▸ **DATA PROVIDED**:
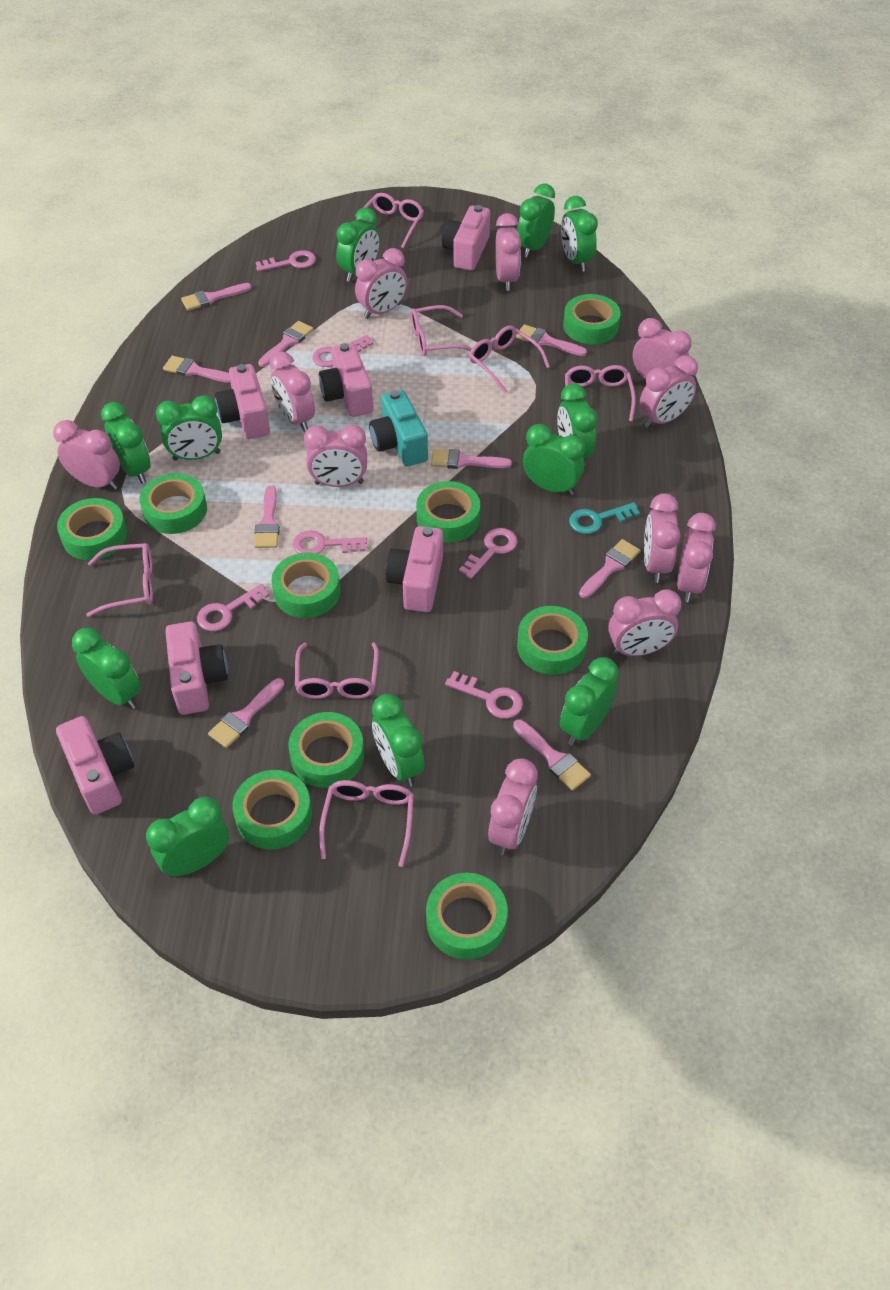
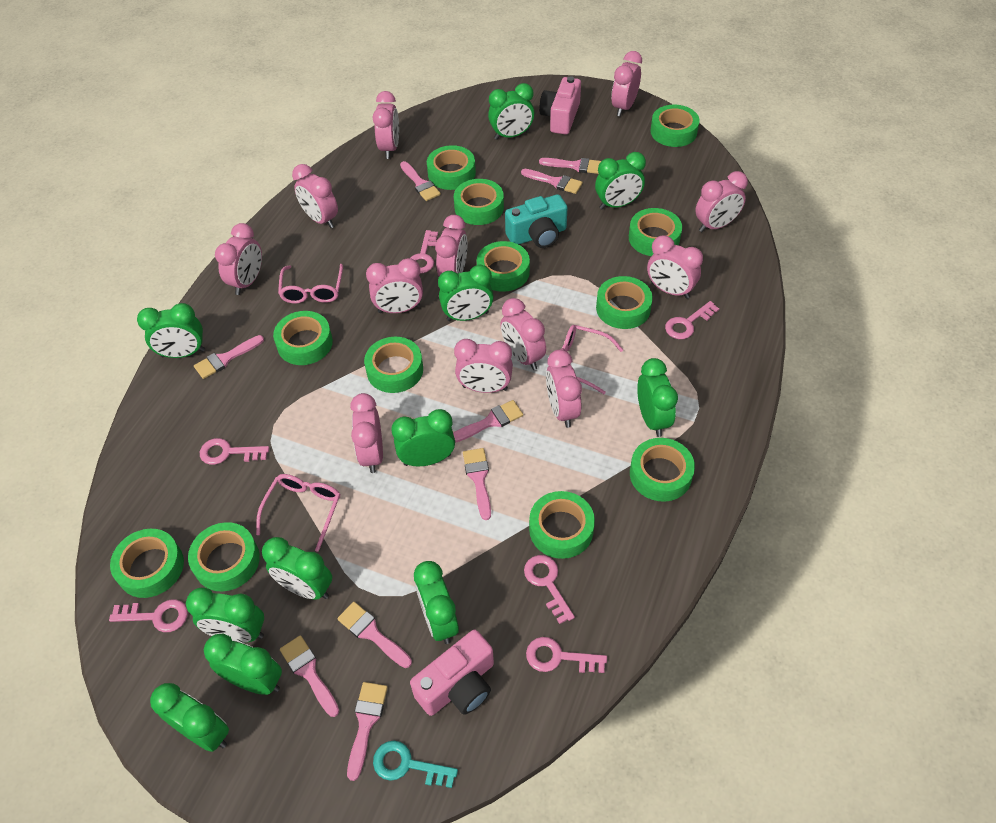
green tape: 9 -> 12
pink camera: 6 -> 2
pink clock: 11 -> 12
pink glasses: 7 -> 3

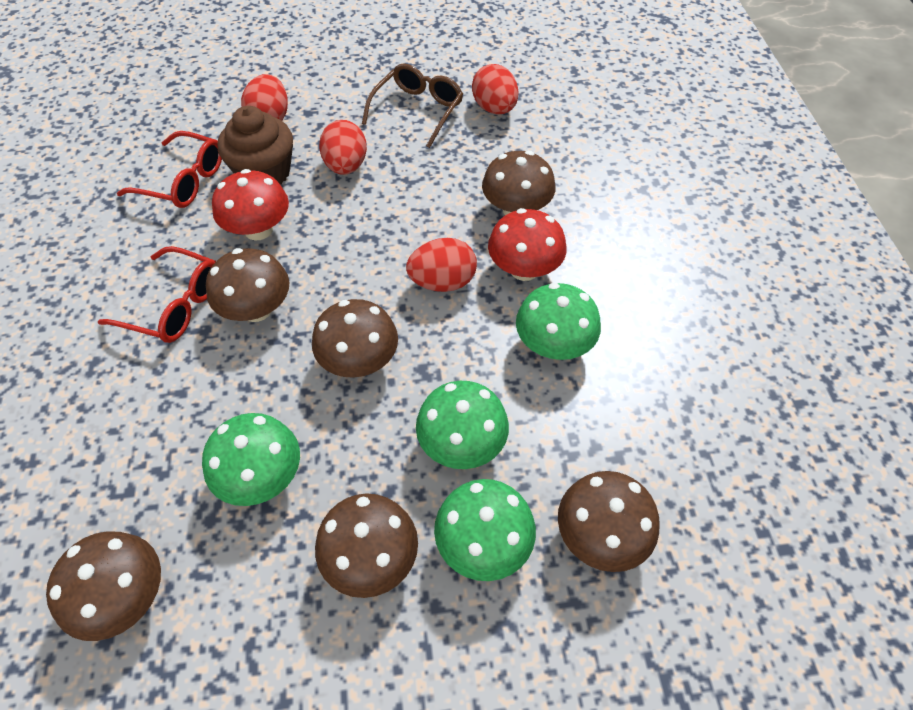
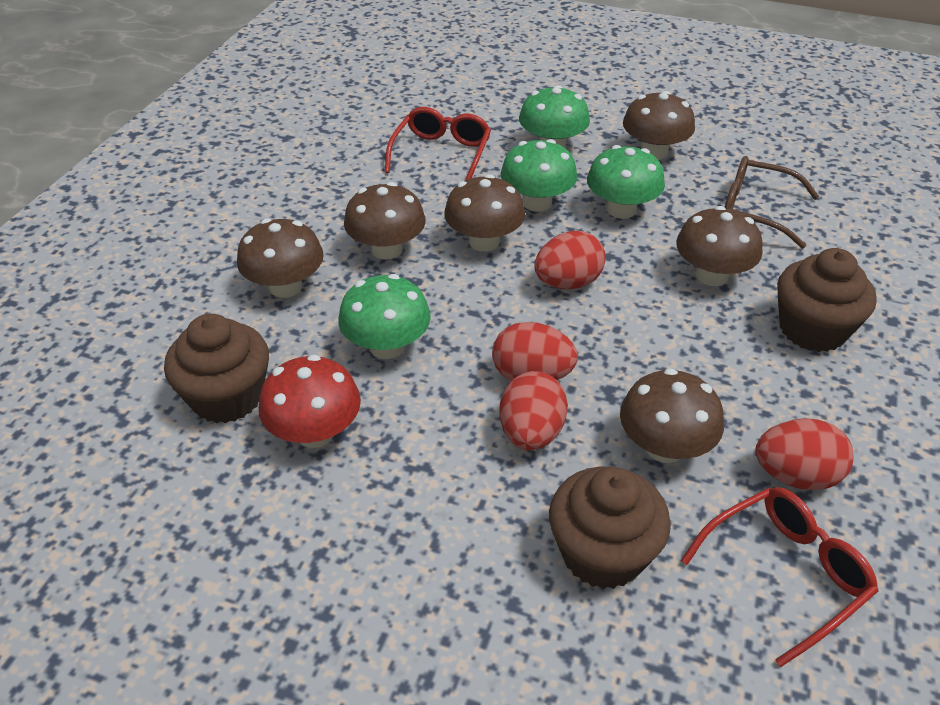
brown cupcake: 1 -> 3
red mushroom: 2 -> 1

▸ **EXERCISE BRIEF**: All of the data above should be transcribed verbatim, with pictures omitted.

▸ **REPLY TO THE TASK**:
green tape: 9 -> 12
pink camera: 6 -> 2
pink clock: 11 -> 12
pink glasses: 7 -> 3

brown cupcake: 1 -> 3
red mushroom: 2 -> 1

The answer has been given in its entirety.